Directions. Looking through the records below, please work out how many lines contain "their". Give only that number.

Task inputs.

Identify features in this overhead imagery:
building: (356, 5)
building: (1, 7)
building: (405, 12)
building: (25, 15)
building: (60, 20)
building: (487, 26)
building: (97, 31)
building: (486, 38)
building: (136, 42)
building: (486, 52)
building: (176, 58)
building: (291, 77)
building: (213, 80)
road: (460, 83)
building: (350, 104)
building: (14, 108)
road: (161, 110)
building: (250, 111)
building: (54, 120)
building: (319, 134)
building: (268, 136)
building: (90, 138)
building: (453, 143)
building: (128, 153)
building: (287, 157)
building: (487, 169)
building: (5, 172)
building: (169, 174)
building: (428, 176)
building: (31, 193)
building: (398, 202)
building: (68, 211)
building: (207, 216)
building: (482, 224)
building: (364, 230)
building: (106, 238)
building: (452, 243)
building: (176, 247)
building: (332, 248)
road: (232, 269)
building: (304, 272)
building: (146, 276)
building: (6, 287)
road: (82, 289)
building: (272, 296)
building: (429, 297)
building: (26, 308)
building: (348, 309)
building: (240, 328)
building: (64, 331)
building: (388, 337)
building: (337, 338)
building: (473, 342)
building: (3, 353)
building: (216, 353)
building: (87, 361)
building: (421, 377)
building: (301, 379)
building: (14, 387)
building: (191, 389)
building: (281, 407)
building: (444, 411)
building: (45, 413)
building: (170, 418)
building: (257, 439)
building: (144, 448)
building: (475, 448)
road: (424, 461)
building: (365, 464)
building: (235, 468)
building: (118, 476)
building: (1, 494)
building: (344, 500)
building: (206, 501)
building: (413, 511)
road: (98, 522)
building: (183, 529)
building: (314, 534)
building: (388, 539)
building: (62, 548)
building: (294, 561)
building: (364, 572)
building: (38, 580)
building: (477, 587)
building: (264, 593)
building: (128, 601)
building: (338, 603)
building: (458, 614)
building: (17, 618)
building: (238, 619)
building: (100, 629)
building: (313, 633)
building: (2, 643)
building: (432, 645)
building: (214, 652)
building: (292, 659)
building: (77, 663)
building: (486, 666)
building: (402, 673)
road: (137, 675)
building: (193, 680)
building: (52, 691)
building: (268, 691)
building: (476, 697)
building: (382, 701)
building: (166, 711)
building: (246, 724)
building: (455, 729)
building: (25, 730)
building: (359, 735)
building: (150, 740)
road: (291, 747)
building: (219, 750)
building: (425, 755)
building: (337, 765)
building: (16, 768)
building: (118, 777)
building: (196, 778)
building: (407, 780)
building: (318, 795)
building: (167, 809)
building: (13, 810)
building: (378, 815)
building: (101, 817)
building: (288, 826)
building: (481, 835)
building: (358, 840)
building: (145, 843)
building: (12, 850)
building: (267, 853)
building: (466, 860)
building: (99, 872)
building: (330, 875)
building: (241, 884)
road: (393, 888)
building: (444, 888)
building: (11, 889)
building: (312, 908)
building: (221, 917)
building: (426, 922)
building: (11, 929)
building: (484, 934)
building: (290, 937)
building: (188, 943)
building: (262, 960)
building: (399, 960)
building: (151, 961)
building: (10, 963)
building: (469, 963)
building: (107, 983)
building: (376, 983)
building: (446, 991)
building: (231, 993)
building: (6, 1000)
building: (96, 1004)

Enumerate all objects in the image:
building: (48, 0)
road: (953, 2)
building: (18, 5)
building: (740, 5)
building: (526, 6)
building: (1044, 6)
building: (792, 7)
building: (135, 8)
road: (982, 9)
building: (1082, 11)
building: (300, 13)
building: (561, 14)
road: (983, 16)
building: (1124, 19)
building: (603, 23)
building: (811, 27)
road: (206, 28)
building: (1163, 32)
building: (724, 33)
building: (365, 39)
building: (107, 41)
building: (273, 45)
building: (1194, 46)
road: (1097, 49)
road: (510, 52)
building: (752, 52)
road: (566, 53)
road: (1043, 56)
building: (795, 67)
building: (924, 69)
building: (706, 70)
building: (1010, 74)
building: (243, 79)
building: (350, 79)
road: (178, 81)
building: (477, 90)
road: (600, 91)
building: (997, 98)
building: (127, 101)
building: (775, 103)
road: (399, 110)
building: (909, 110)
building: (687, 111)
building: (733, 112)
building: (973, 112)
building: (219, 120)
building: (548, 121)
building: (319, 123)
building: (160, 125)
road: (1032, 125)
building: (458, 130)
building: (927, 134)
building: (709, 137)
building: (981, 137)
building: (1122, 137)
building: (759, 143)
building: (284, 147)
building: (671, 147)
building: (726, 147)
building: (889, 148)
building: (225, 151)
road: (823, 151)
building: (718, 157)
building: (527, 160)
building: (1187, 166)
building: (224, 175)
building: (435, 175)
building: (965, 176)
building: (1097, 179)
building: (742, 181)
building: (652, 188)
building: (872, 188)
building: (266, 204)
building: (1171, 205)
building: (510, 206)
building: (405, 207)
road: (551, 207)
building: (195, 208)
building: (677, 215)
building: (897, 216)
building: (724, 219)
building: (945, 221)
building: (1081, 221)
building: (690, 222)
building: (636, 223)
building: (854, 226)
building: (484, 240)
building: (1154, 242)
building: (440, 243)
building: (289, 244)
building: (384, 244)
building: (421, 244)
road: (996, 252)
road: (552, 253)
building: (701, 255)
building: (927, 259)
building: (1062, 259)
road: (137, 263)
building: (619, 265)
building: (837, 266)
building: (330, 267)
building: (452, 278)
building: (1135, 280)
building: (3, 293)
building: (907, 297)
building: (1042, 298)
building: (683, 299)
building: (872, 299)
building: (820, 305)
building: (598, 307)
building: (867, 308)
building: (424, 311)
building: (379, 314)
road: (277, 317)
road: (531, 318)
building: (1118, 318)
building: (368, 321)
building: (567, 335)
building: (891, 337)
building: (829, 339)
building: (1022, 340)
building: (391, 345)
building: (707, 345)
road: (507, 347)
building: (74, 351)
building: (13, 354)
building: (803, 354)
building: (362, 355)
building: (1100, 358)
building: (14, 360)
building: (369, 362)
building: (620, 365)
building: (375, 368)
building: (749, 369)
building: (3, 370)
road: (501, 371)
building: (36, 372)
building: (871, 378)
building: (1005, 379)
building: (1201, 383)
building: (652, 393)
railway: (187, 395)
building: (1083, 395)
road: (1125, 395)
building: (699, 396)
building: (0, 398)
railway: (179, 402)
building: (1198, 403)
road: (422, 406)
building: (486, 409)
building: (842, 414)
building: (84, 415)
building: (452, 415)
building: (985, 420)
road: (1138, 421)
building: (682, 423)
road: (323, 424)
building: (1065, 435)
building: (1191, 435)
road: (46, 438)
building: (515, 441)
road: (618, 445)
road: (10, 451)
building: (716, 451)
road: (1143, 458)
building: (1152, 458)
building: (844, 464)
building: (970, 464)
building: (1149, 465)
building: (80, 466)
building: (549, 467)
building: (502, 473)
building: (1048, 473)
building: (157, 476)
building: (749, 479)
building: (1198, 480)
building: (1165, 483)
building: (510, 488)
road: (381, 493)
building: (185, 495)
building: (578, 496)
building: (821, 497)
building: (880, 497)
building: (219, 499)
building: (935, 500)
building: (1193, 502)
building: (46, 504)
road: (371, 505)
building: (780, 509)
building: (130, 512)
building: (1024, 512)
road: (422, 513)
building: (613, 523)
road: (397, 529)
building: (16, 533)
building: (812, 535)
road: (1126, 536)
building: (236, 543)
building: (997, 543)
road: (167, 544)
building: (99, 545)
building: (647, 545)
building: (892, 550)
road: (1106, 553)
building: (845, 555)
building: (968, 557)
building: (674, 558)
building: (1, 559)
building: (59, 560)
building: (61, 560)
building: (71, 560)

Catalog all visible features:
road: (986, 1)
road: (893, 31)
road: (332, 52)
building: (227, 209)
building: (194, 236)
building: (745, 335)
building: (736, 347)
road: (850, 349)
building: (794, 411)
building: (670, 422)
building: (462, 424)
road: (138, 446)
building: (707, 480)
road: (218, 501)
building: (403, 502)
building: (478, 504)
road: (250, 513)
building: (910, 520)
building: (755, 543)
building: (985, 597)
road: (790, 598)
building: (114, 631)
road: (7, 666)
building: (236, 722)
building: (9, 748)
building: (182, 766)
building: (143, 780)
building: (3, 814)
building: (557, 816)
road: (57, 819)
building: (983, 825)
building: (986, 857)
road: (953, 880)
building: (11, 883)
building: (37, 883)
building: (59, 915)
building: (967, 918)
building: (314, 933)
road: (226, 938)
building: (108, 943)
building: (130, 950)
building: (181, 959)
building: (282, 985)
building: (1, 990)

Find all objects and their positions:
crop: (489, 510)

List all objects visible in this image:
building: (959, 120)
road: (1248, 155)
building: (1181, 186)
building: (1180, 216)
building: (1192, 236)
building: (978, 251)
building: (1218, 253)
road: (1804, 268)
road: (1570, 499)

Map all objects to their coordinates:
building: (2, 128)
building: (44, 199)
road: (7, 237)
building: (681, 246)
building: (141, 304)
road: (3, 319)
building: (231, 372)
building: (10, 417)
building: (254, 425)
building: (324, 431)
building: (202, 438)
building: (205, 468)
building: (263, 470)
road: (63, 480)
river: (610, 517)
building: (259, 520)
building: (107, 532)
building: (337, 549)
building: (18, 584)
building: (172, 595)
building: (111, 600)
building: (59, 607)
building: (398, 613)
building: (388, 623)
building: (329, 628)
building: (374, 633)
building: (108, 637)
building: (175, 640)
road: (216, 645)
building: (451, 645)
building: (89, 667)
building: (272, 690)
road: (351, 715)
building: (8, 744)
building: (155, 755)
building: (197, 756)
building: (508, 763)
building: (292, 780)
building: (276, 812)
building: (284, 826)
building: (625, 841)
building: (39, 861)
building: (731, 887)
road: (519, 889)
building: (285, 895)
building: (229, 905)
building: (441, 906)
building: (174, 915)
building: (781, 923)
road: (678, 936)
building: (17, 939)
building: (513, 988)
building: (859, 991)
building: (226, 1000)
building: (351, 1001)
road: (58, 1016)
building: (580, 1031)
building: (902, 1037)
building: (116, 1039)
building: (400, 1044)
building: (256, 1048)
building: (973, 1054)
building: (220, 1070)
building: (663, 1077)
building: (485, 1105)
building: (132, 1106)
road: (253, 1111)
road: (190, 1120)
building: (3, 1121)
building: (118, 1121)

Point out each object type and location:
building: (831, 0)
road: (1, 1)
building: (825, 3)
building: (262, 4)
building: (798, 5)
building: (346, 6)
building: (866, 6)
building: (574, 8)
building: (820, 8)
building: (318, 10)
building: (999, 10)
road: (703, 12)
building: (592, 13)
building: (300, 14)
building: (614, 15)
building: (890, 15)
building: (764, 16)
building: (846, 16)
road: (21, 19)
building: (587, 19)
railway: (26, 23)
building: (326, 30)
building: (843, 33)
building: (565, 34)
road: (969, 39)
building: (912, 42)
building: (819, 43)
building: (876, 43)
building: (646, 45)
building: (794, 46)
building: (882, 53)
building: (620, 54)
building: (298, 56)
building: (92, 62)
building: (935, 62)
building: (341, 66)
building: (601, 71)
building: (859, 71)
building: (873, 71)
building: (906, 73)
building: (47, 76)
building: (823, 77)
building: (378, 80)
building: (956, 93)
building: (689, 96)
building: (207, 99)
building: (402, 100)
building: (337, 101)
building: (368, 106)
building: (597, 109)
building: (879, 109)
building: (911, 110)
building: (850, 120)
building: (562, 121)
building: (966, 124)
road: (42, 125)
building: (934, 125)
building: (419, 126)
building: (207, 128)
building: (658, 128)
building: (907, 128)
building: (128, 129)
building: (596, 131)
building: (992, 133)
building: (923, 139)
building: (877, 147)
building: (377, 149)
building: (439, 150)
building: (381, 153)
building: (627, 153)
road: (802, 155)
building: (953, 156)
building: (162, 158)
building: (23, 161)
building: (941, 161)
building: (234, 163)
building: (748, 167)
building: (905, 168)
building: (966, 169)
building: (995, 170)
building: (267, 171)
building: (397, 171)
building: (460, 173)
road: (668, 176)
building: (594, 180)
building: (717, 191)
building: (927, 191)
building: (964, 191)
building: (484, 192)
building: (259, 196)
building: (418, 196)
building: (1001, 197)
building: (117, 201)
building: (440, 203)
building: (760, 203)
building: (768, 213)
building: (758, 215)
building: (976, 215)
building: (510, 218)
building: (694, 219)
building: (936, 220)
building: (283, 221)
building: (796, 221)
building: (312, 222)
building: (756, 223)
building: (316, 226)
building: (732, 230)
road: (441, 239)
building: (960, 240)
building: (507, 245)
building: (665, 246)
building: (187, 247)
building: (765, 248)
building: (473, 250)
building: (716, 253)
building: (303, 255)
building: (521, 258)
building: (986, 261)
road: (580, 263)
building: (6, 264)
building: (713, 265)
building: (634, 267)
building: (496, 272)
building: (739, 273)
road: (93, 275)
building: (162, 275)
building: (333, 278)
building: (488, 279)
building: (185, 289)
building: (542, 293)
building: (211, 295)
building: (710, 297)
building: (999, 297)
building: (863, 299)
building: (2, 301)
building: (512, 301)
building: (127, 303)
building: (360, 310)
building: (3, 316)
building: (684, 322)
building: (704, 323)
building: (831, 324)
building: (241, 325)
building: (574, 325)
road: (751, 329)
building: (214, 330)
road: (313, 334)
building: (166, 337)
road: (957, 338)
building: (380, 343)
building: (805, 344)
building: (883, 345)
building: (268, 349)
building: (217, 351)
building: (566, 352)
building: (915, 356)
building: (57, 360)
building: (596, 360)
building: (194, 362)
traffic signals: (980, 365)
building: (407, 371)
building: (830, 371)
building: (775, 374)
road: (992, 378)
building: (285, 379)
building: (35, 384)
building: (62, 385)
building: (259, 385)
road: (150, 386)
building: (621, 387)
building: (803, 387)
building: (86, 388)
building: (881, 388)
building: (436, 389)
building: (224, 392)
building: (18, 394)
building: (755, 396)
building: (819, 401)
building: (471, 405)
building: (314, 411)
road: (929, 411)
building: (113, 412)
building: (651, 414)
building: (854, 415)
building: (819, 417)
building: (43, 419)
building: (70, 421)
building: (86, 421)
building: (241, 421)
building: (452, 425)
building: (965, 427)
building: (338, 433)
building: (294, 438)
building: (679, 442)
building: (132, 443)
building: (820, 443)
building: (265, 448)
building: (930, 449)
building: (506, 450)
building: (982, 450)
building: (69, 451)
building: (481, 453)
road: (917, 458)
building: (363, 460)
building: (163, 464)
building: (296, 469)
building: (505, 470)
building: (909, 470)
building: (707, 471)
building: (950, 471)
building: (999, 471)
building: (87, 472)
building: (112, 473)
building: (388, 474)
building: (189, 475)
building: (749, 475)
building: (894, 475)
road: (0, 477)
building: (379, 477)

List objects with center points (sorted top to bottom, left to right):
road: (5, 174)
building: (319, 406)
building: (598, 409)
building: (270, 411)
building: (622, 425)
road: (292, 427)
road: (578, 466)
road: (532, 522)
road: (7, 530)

Solved exercise. 2